## Task requirements:
Output the lines below word for word, leaving out the pictures.

- - - -

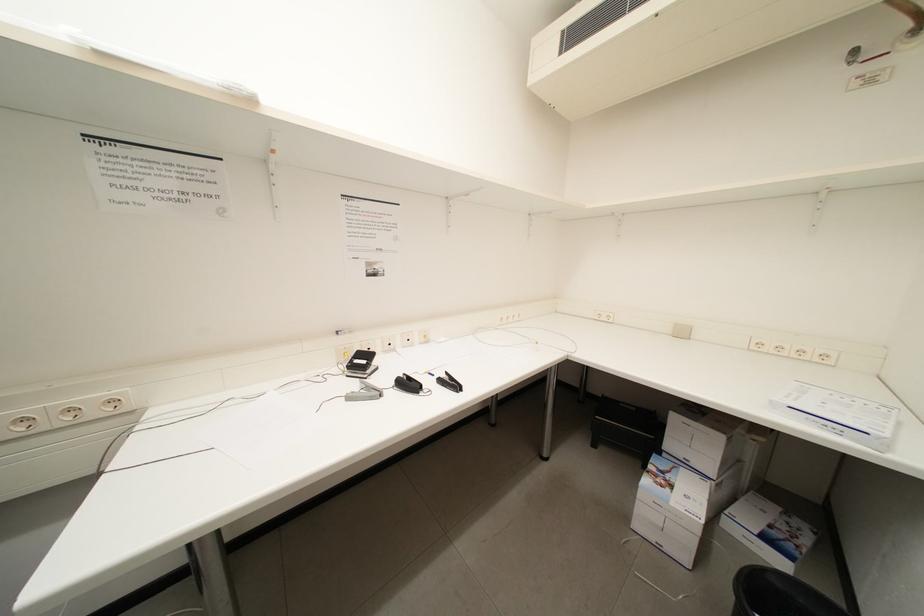
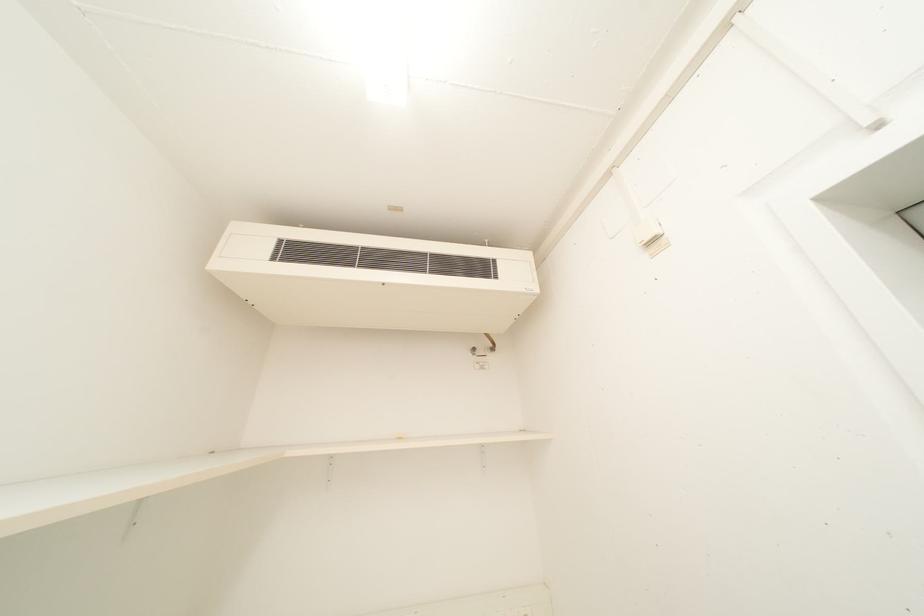
The first image is from the beginning of the video and the second image is from the end. How did the camera likely rotate when shooting the video?

The rotation direction of the camera is right-up.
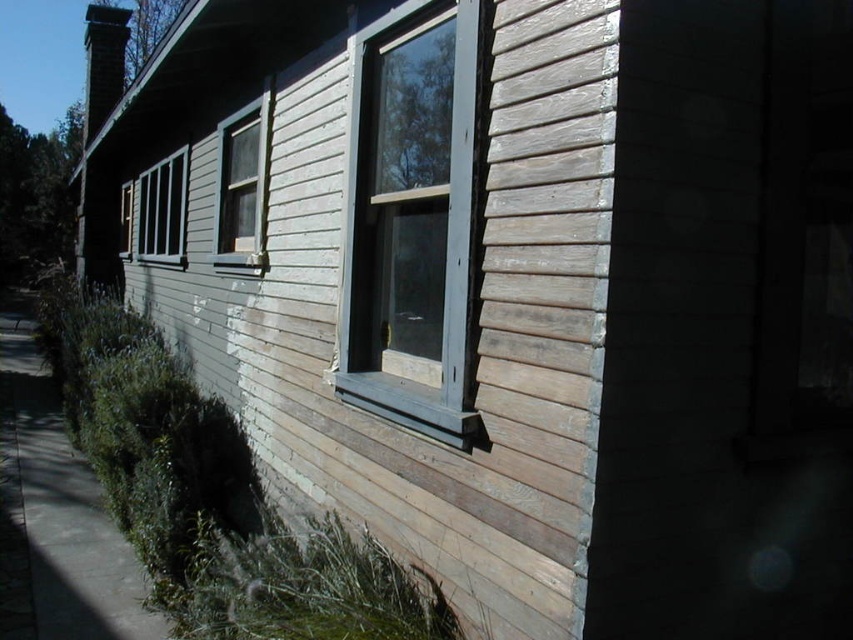
Between wooden frame window at center and clear glass window at left, which one is positioned lower?

Positioned lower is wooden frame window at center.

Looking at this image, can you confirm if wooden frame window at center is wider than clear glass window at left?

No.

Locate an element on the screen. wooden frame window at center is located at coordinates (410, 220).

Find the location of `wooden frame window at center`. wooden frame window at center is located at coordinates (410, 220).

Between point (253, 227) and point (125, 237), which one is positioned in front?

Point (253, 227) is in front.

Is point (262, 152) behind point (119, 234)?

No, (262, 152) is in front of (119, 234).

Where is `clear glass window at upper left`? The height and width of the screenshot is (640, 853). clear glass window at upper left is located at coordinates (242, 186).

Is wooden frame window at center wider than clear glass window at upper left?

Incorrect, wooden frame window at center's width does not surpass clear glass window at upper left's.

The width and height of the screenshot is (853, 640). I want to click on wooden frame window at center, so click(410, 220).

- - - -

## Solution:
The first image is from the beginning of the video and the second image is from the end. How did the camera likely rotate when shooting the video?

The rotation direction of the camera is right-up.
Between wooden frame window at center and clear glass window at left, which one is positioned lower?

Positioned lower is wooden frame window at center.

Looking at this image, can you confirm if wooden frame window at center is wider than clear glass window at left?

No.

Locate an element on the screen. wooden frame window at center is located at coordinates (410, 220).

Find the location of `wooden frame window at center`. wooden frame window at center is located at coordinates (410, 220).

Between point (253, 227) and point (125, 237), which one is positioned in front?

Point (253, 227) is in front.

Is point (262, 152) behind point (119, 234)?

No, (262, 152) is in front of (119, 234).

Where is `clear glass window at upper left`? The height and width of the screenshot is (640, 853). clear glass window at upper left is located at coordinates (242, 186).

Is wooden frame window at center wider than clear glass window at upper left?

Incorrect, wooden frame window at center's width does not surpass clear glass window at upper left's.

The width and height of the screenshot is (853, 640). I want to click on wooden frame window at center, so click(410, 220).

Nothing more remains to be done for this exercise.